╔══

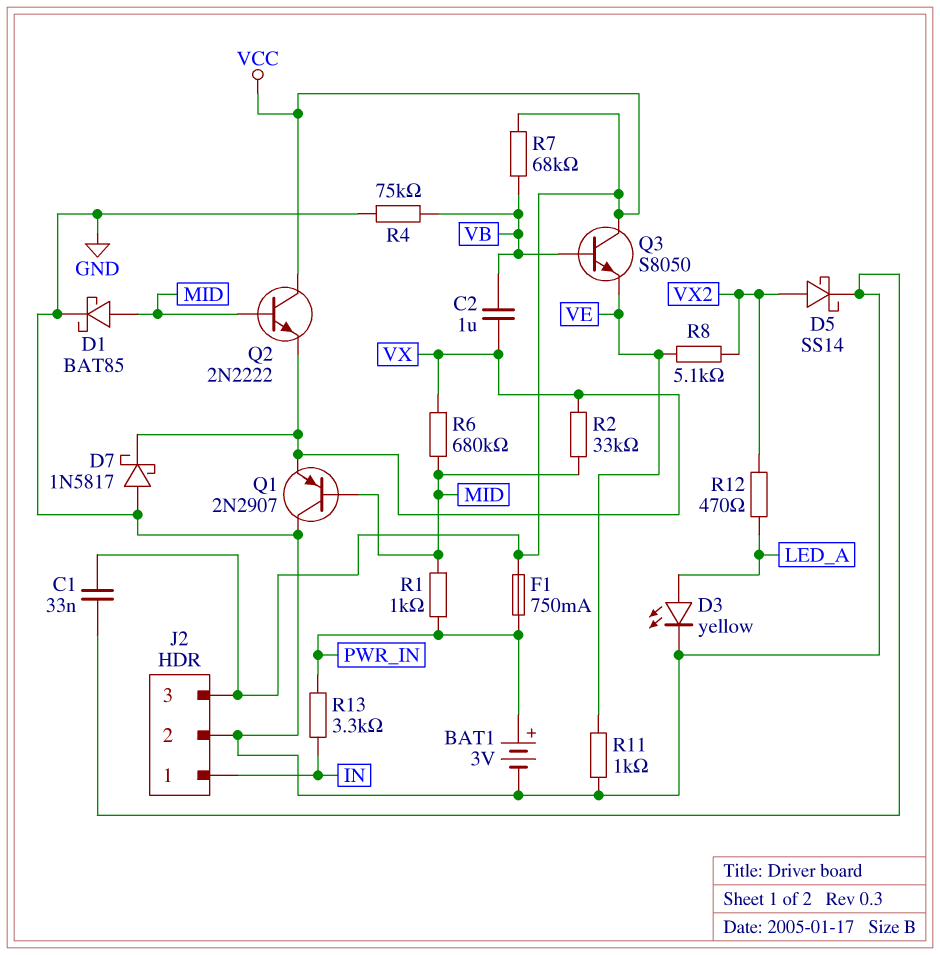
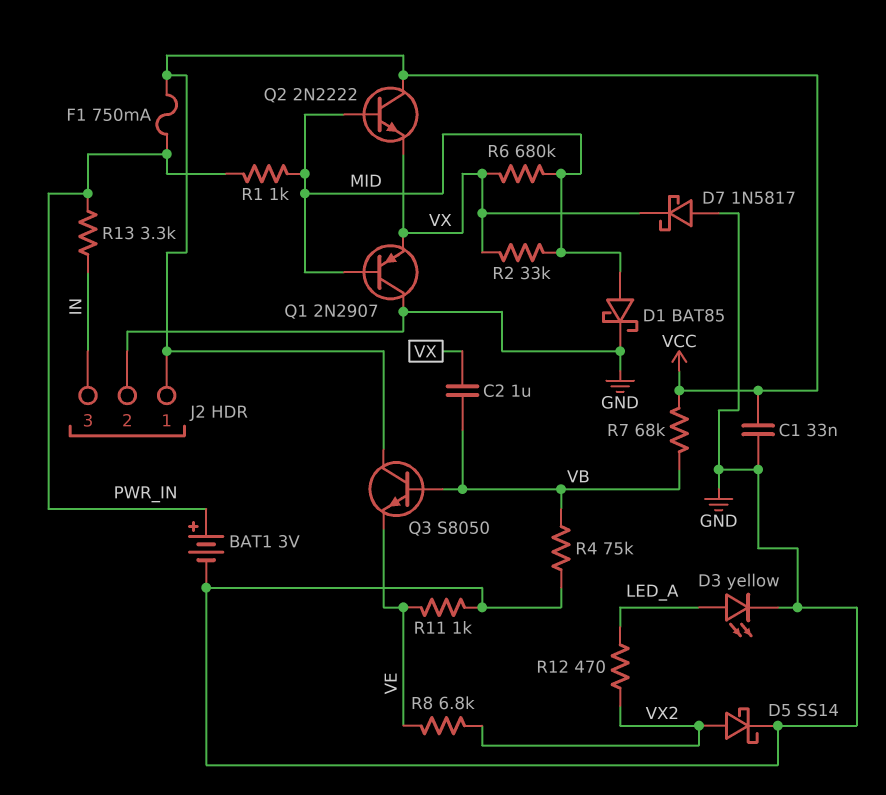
J2 pin 1: IN -> VCC
J2 pin 3: VCC -> IN
R8: 5.1k (VE, VX2) -> 6.8k (VE, VX2)

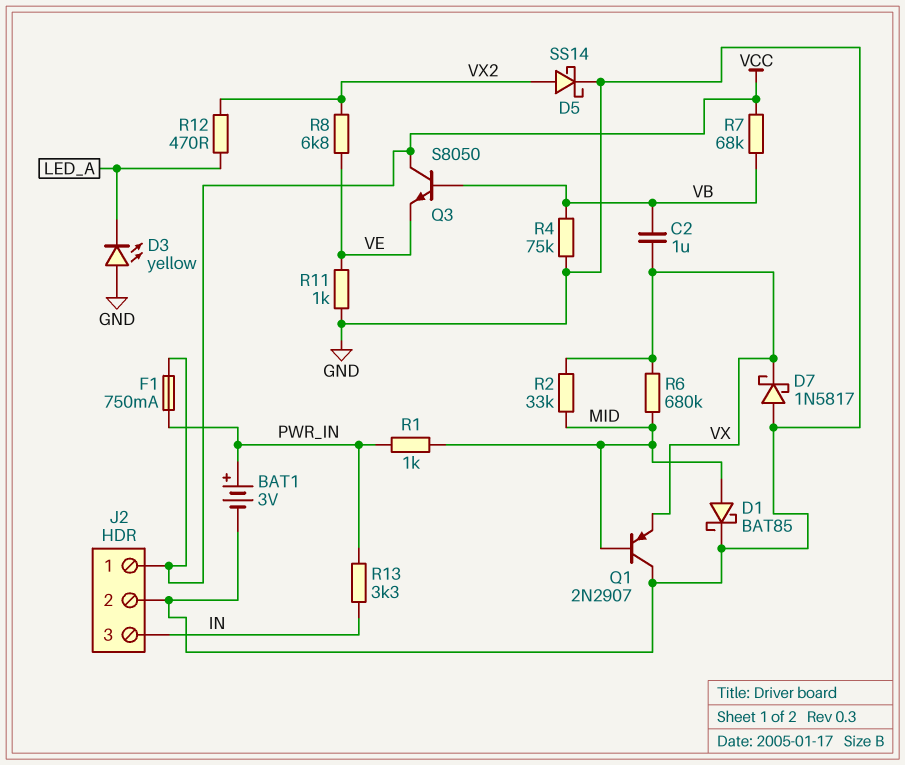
C1: 33nF (GND, VCC) -> none
D3: LED yellow (A LED_A, K GND) -> LED yellow (A GND, K LED_A)
Q2: NPN 2N2222 (B MID, C VCC, E VX) -> none

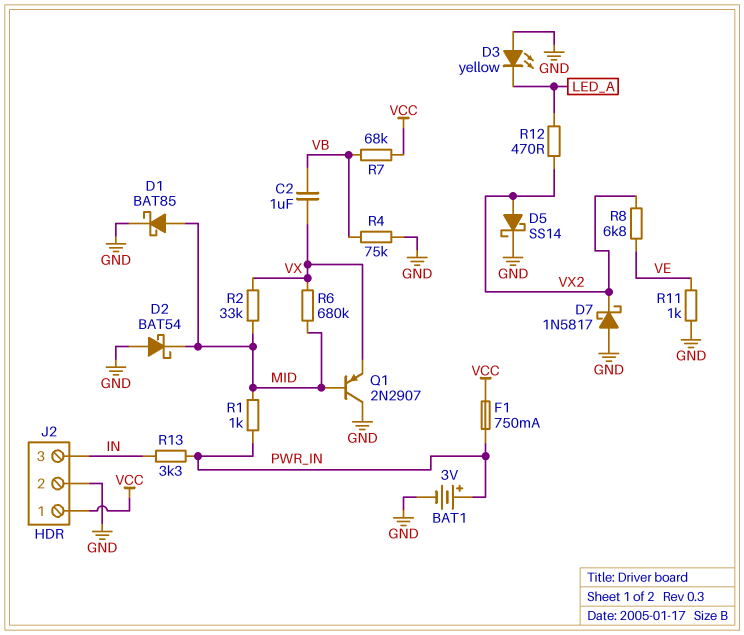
D2: none -> schottky BAT54 (A GND, K MID)
D7: schottky 1N5817 (A GND, K VX) -> schottky 1N5817 (A GND, K VX2)
Q3: NPN S8050 (B VB, C VCC, E VE) -> none

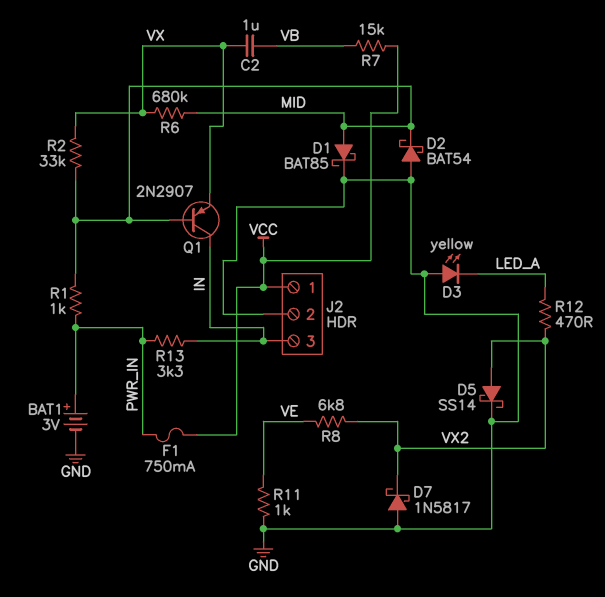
Q1: PNP 2N2907 (B MID, C GND, E VX) -> PNP 2N2907 (B MID, C IN, E VX)
R4: 75k (GND, VB) -> none
R7: 68k (VB, VCC) -> 15k (VB, VCC)

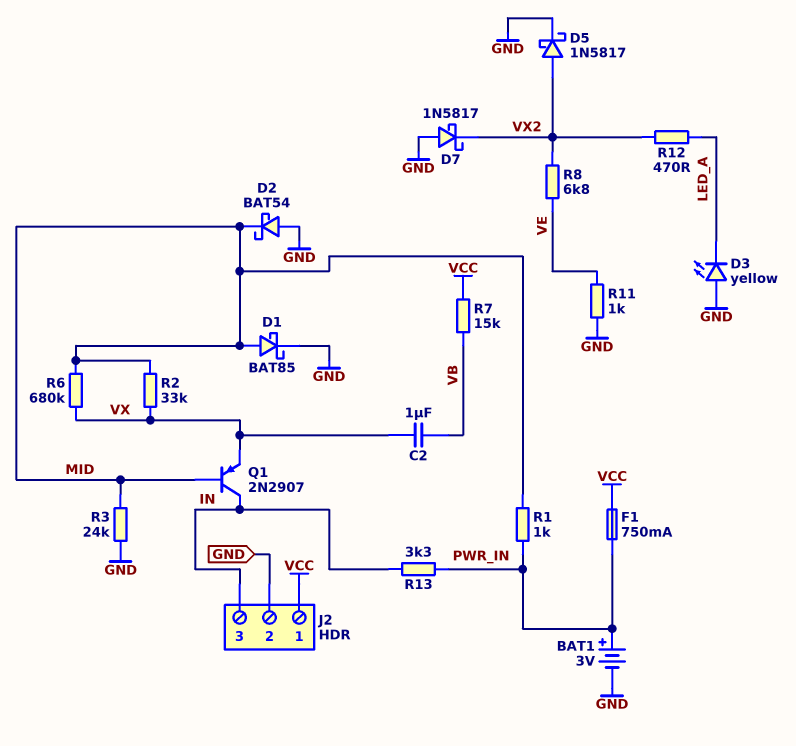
D5: schottky SS14 (A VX2, K GND) -> schottky 1N5817 (A VX2, K GND)
R3: none -> 24k (GND, MID)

╚══

### EXERCISE INSTRUCTIONS
Show every line from the listing that contains "schottky".

### TASK RESPONSE
D2: none -> schottky BAT54 (A GND, K MID)
D7: schottky 1N5817 (A GND, K VX) -> schottky 1N5817 (A GND, K VX2)
D5: schottky SS14 (A VX2, K GND) -> schottky 1N5817 (A VX2, K GND)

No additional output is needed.